Records from a set of spatial questions
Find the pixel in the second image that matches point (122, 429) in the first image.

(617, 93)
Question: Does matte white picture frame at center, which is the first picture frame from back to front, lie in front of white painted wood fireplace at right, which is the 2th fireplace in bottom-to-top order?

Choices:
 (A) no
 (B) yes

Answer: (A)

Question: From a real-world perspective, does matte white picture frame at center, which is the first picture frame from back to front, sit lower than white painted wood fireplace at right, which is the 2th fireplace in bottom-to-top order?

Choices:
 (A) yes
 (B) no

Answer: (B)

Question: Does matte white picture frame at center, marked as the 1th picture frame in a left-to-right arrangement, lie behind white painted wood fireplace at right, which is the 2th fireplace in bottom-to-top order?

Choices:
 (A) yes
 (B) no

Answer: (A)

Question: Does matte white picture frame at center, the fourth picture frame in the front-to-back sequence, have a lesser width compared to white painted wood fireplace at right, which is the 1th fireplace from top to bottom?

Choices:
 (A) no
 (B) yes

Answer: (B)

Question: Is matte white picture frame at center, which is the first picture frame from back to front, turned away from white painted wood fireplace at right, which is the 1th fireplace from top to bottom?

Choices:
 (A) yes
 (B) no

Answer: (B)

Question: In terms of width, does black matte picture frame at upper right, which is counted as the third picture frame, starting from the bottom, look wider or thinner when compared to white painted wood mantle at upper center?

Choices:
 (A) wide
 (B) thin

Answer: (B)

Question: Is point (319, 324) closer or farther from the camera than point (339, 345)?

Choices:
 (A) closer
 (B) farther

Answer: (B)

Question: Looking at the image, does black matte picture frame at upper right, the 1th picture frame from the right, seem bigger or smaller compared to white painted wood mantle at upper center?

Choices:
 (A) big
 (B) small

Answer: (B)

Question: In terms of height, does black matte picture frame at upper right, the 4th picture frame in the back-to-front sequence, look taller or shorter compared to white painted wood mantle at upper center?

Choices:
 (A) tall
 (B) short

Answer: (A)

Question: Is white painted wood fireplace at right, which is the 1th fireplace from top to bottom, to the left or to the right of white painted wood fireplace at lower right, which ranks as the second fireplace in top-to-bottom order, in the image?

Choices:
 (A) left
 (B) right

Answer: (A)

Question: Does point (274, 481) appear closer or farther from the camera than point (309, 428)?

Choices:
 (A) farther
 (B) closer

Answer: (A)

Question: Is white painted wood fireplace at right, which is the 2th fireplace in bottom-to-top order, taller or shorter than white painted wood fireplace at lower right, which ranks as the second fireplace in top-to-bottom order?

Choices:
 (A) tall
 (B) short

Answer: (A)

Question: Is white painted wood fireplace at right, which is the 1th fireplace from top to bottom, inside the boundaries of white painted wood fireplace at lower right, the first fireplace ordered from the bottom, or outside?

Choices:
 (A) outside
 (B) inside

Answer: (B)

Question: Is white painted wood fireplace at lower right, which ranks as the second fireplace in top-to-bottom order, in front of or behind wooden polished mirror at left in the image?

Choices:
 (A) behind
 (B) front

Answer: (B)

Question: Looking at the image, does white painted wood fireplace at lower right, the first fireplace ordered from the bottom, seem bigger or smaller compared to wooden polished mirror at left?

_Problem_.
Gather every line in the records that contains the word "black".

_Solution to this exercise_.
Question: In terms of width, does black matte picture frame at upper right, which is counted as the third picture frame, starting from the bottom, look wider or thinner when compared to white painted wood mantle at upper center?
Question: Looking at the image, does black matte picture frame at upper right, the 1th picture frame from the right, seem bigger or smaller compared to white painted wood mantle at upper center?
Question: In terms of height, does black matte picture frame at upper right, the 4th picture frame in the back-to-front sequence, look taller or shorter compared to white painted wood mantle at upper center?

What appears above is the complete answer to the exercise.